## Your instructions
Of the entries below, copy only those lines that contain the word "GREY".

* * * * * * *

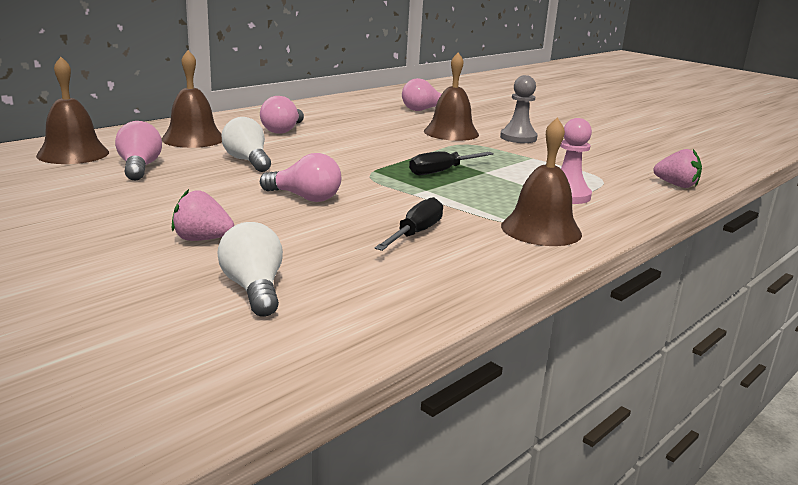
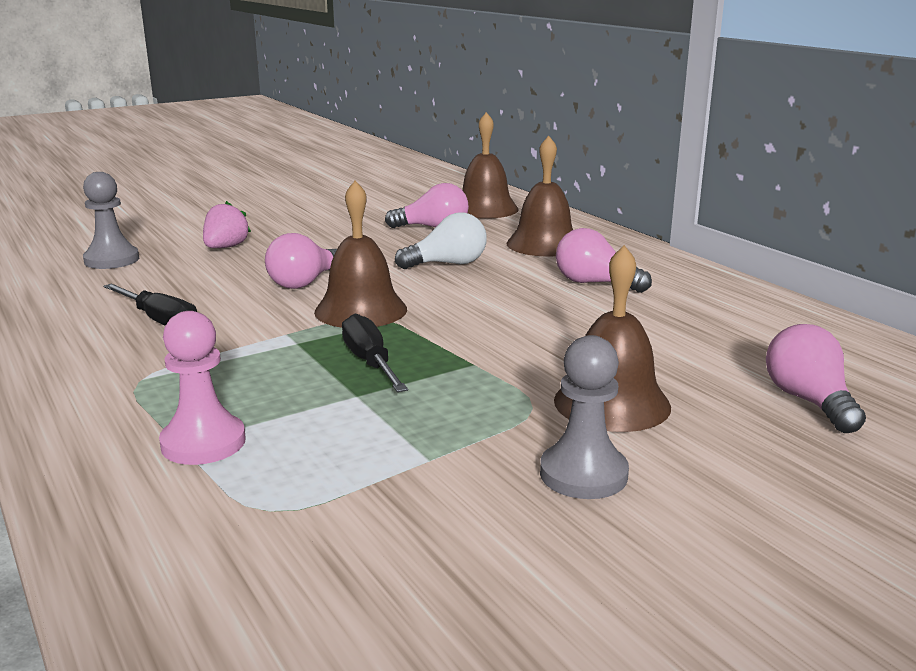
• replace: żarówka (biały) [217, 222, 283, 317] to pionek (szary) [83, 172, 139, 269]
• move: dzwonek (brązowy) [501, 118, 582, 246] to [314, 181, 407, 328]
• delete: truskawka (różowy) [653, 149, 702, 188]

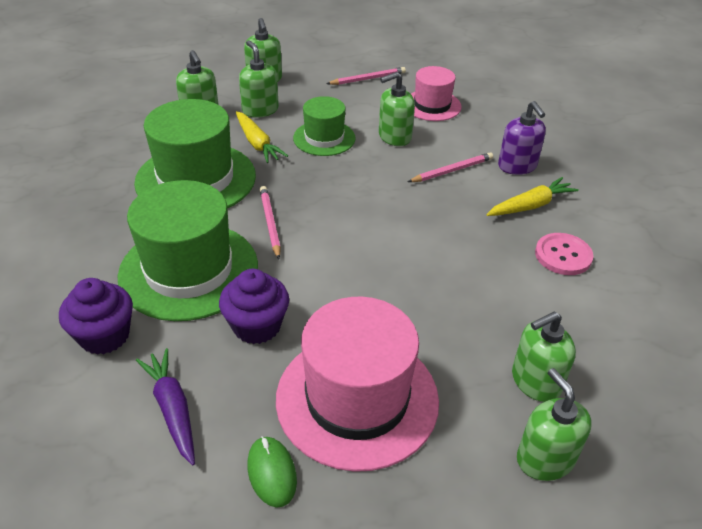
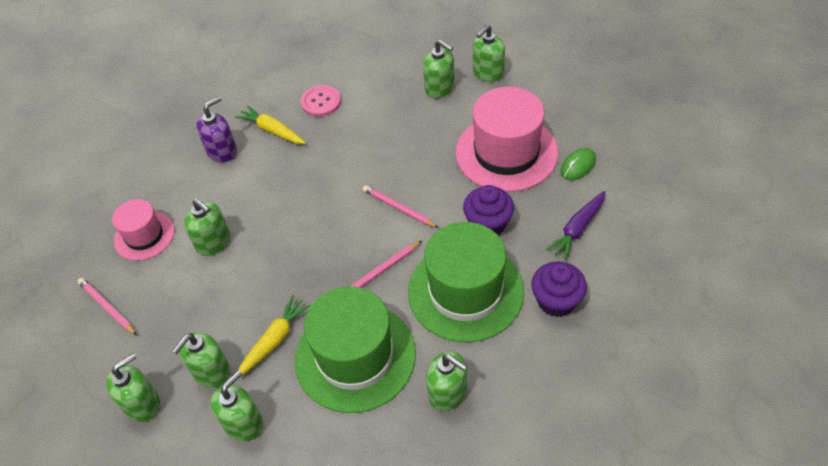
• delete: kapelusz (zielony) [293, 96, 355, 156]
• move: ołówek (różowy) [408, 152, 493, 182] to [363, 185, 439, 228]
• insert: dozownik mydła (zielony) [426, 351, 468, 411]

* * * * * * *

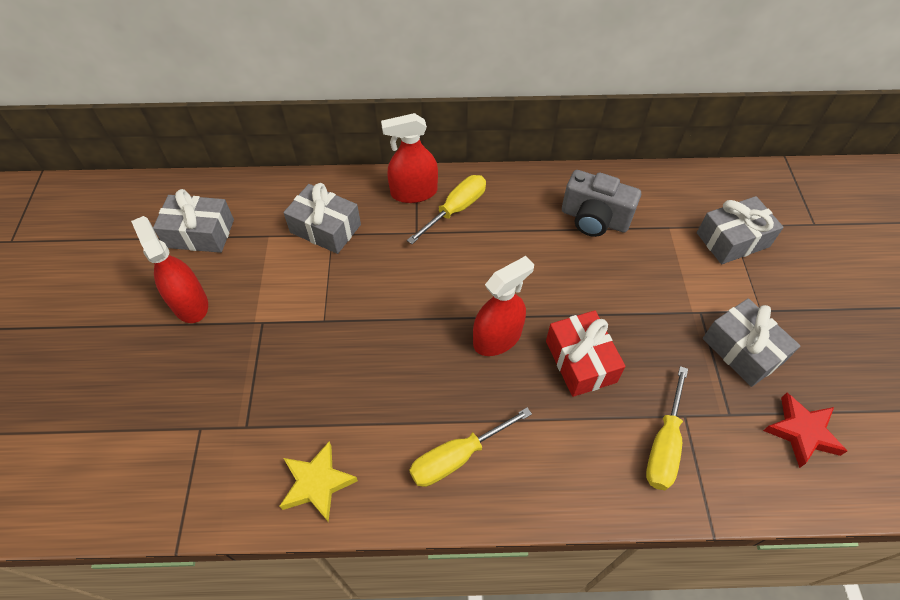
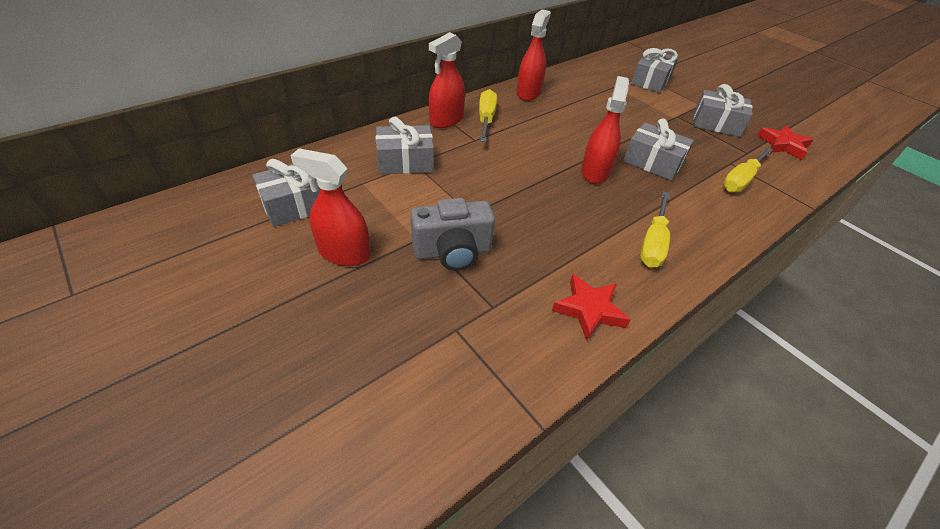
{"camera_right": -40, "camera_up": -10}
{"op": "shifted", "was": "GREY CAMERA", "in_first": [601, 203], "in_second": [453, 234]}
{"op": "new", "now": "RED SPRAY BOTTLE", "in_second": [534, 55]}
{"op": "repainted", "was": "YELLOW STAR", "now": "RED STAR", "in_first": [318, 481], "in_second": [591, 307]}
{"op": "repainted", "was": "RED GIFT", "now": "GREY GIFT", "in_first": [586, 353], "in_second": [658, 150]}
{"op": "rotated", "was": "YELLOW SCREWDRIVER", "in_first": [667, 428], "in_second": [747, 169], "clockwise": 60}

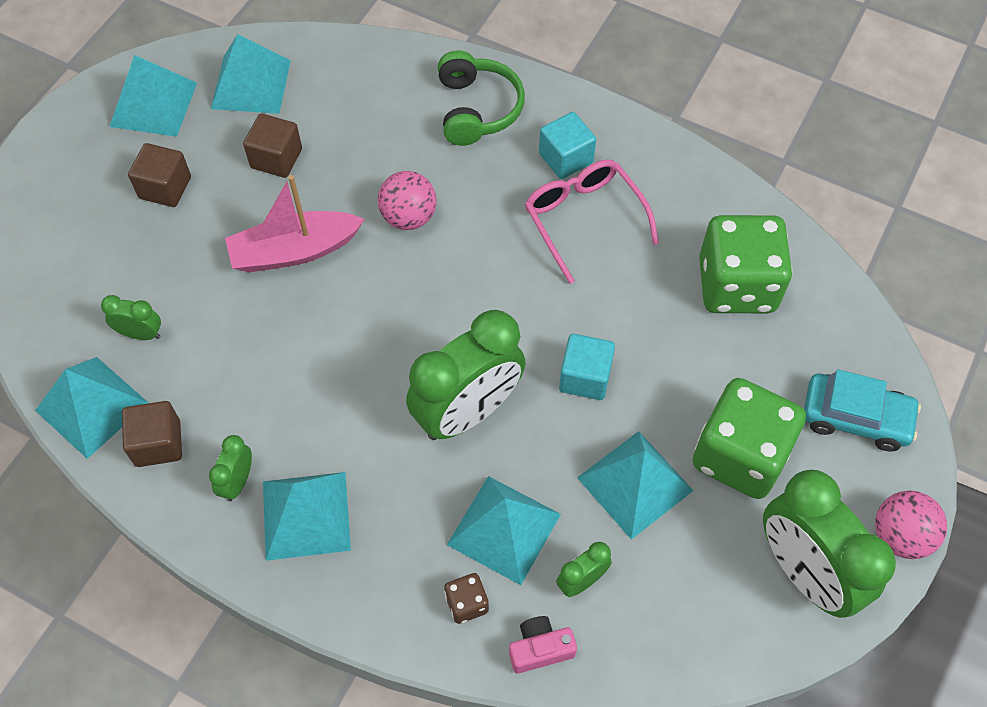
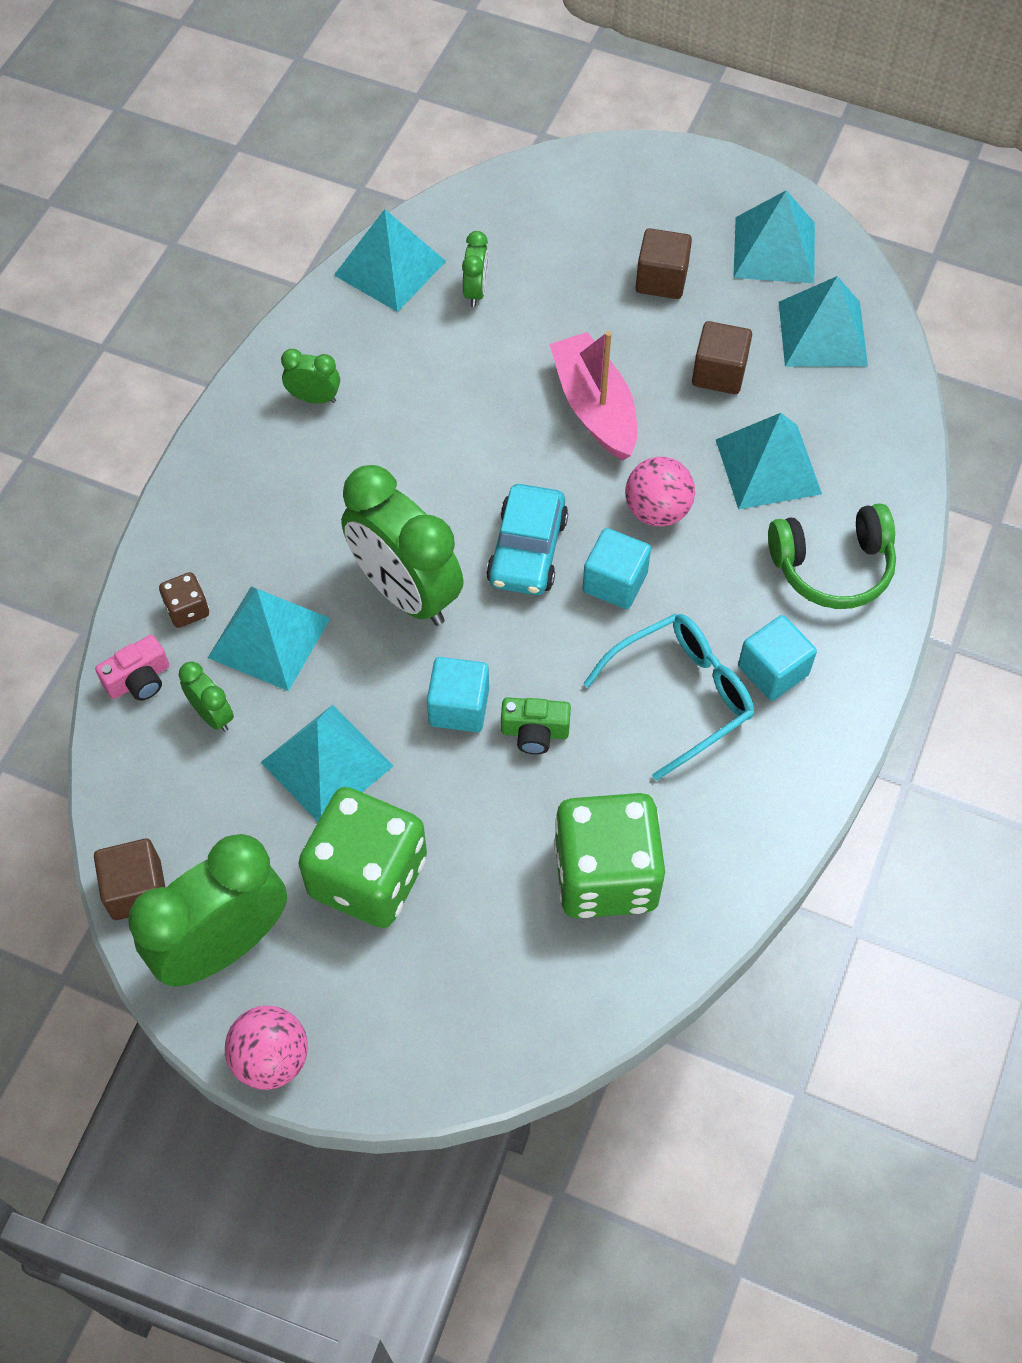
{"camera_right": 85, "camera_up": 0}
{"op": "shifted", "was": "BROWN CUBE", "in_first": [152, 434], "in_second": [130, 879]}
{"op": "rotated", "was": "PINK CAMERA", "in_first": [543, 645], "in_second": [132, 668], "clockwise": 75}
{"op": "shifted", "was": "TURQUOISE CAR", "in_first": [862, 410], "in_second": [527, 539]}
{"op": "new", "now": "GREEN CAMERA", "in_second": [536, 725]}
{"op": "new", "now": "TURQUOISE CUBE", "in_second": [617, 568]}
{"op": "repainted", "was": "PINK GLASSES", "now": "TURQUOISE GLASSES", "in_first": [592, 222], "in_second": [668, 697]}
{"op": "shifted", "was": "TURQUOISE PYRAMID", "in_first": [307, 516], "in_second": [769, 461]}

* * * * * * *

## Problem solution
{"op": "shifted", "was": "GREY CAMERA", "in_first": [601, 203], "in_second": [453, 234]}
{"op": "repainted", "was": "RED GIFT", "now": "GREY GIFT", "in_first": [586, 353], "in_second": [658, 150]}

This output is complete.